Before-and-after object lists:
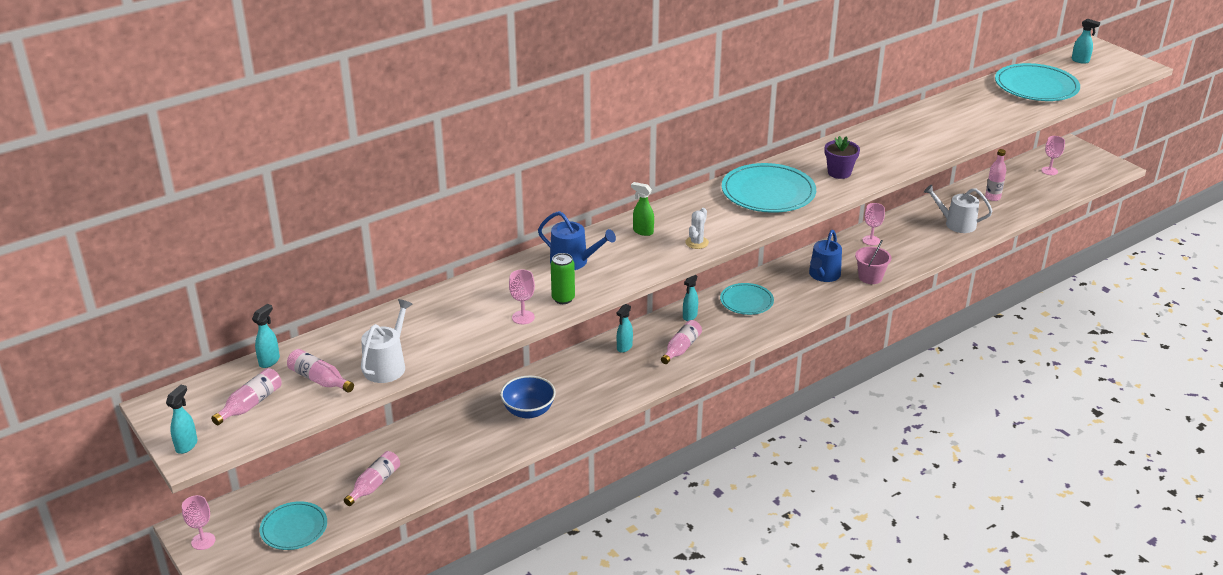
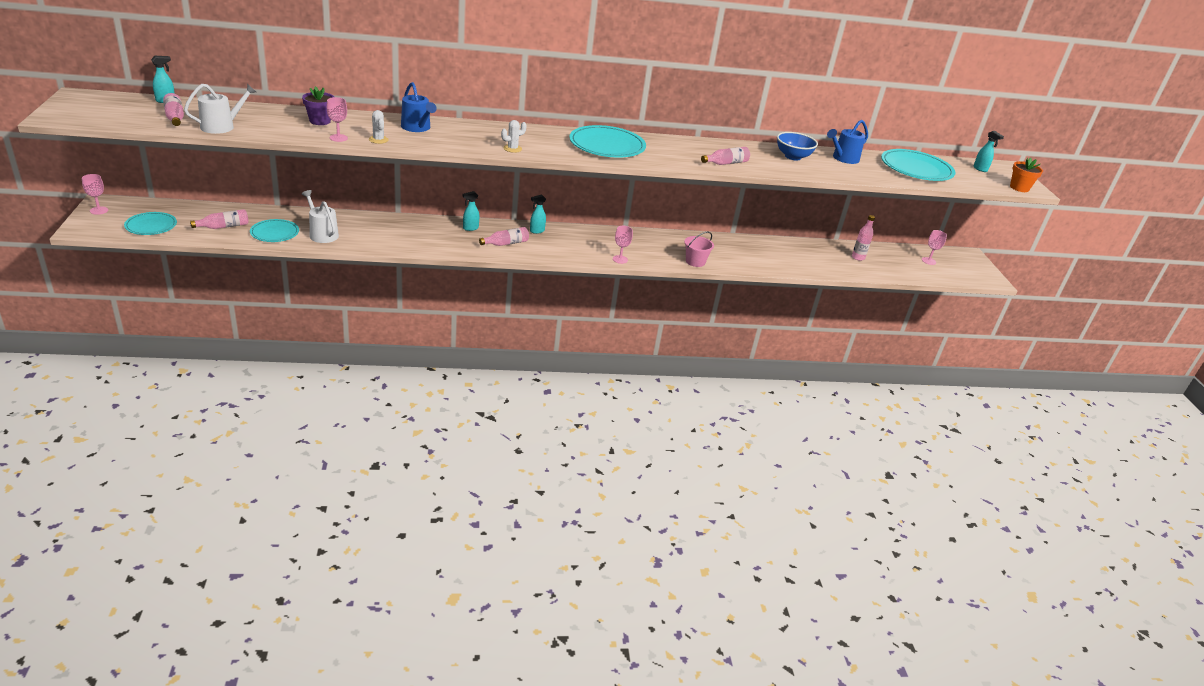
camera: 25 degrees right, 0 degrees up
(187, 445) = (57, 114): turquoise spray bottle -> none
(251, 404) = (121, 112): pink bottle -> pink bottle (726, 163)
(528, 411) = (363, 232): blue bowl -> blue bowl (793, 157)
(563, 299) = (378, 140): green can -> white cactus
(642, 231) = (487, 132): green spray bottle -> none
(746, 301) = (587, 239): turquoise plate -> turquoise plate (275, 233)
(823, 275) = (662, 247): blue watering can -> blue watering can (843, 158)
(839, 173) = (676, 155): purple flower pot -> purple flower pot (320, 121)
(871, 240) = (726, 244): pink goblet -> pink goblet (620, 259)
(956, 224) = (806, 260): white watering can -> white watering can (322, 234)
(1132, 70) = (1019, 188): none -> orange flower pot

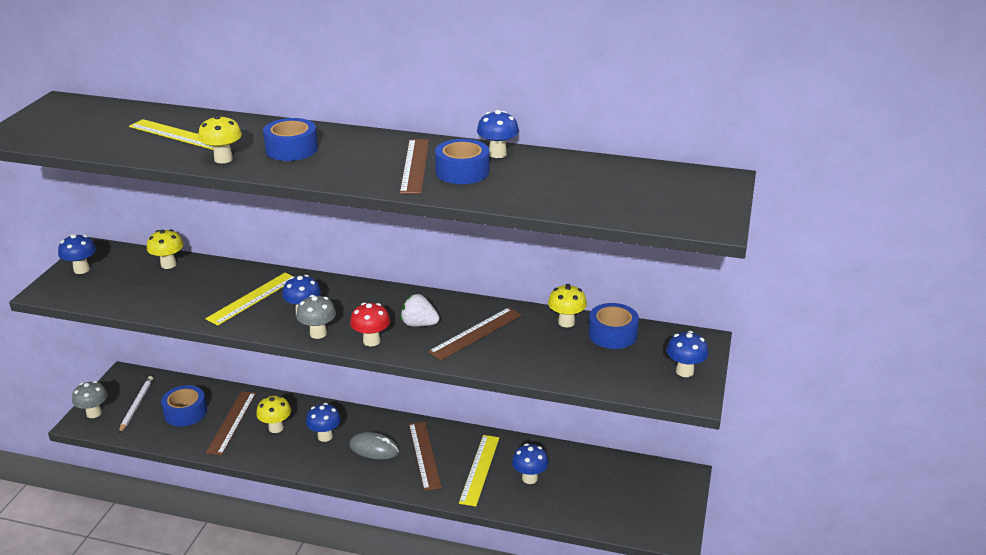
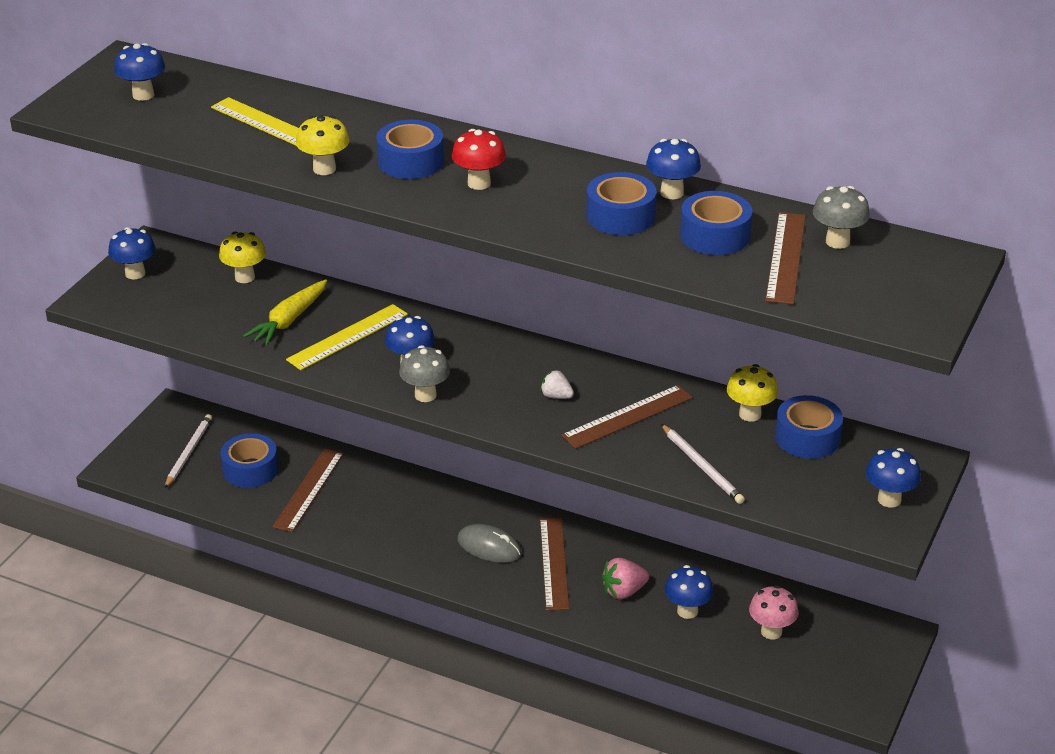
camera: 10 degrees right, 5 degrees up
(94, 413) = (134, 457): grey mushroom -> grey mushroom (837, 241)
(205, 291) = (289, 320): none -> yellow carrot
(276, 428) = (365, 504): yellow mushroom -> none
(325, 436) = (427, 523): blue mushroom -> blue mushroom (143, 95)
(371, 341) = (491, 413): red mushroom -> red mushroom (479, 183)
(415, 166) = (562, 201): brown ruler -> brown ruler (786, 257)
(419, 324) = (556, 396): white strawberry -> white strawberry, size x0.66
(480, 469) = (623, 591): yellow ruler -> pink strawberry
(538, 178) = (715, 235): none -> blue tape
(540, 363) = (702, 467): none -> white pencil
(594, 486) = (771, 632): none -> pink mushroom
...
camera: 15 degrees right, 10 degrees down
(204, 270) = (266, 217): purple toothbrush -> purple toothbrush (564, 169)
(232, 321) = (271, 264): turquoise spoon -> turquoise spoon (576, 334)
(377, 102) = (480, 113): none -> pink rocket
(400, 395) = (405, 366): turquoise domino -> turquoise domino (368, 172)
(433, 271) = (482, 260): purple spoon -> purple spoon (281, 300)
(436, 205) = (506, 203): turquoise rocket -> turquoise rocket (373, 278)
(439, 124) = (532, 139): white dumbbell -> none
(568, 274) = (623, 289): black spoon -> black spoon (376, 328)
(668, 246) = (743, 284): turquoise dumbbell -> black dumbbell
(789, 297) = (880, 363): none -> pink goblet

WHAT YOU NEED TO DO.
Write down exactly what the lines above say, from the line holding "(187, 445) = (57, 114): turquoise" through the line holding "(371, 341) = (491, 413): red", and nothing more. Do not copy the pictures.

WORKED SOLUTION.
(187, 445) = (57, 114): turquoise spray bottle -> none
(251, 404) = (121, 112): pink bottle -> pink bottle (726, 163)
(528, 411) = (363, 232): blue bowl -> blue bowl (793, 157)
(563, 299) = (378, 140): green can -> white cactus
(642, 231) = (487, 132): green spray bottle -> none
(746, 301) = (587, 239): turquoise plate -> turquoise plate (275, 233)
(823, 275) = (662, 247): blue watering can -> blue watering can (843, 158)
(839, 173) = (676, 155): purple flower pot -> purple flower pot (320, 121)
(871, 240) = (726, 244): pink goblet -> pink goblet (620, 259)
(956, 224) = (806, 260): white watering can -> white watering can (322, 234)
(1132, 70) = (1019, 188): none -> orange flower pot

camera: 10 degrees right, 5 degrees up
(94, 413) = (134, 457): grey mushroom -> grey mushroom (837, 241)
(205, 291) = (289, 320): none -> yellow carrot
(276, 428) = (365, 504): yellow mushroom -> none
(325, 436) = (427, 523): blue mushroom -> blue mushroom (143, 95)
(371, 341) = (491, 413): red mushroom -> red mushroom (479, 183)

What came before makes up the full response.